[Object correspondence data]
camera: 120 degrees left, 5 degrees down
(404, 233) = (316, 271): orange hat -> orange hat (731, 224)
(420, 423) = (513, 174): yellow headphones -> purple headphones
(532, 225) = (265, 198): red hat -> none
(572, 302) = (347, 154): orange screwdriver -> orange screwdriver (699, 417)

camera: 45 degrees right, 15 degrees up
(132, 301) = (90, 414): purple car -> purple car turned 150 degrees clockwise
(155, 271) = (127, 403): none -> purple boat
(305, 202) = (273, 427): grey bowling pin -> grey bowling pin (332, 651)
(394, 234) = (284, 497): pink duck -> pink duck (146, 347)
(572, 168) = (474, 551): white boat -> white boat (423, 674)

* * *

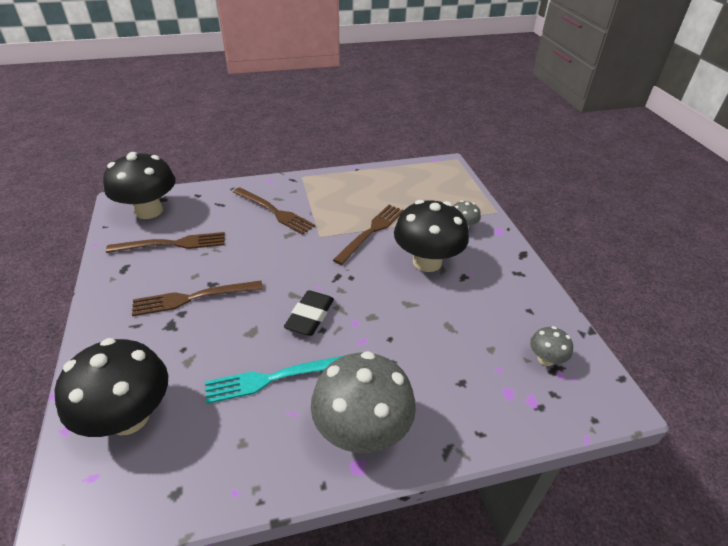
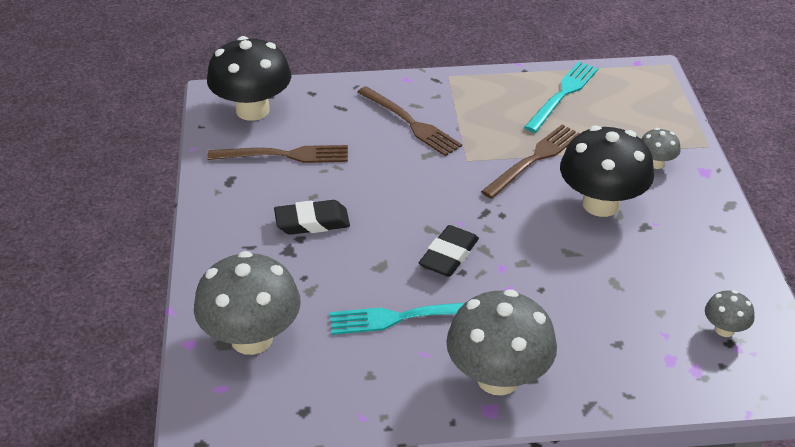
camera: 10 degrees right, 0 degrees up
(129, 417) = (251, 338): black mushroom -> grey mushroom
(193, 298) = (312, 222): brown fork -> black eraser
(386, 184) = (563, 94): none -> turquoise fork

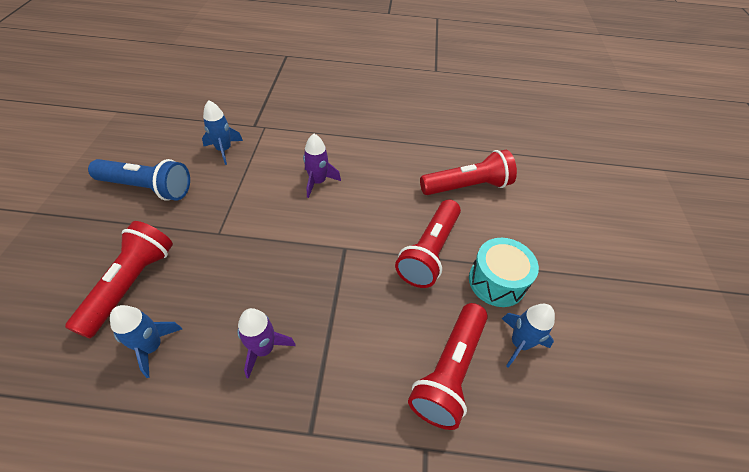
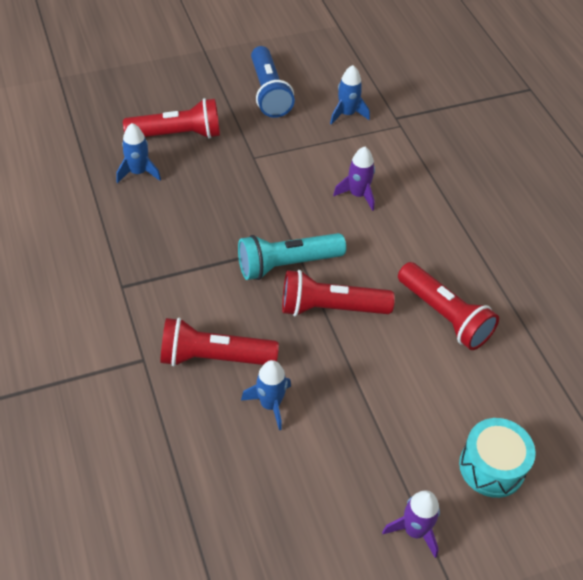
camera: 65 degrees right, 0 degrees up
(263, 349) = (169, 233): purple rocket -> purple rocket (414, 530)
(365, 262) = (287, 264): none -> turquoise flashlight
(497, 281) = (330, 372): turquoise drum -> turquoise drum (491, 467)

* [What is being asked]: All that is wanted is an exact copy of the lines above from the one with "(365, 262) = (287, 264): none" through the one with "(497, 281) = (330, 372): turquoise", with both ends included.

* [Task result]:
(365, 262) = (287, 264): none -> turquoise flashlight
(497, 281) = (330, 372): turquoise drum -> turquoise drum (491, 467)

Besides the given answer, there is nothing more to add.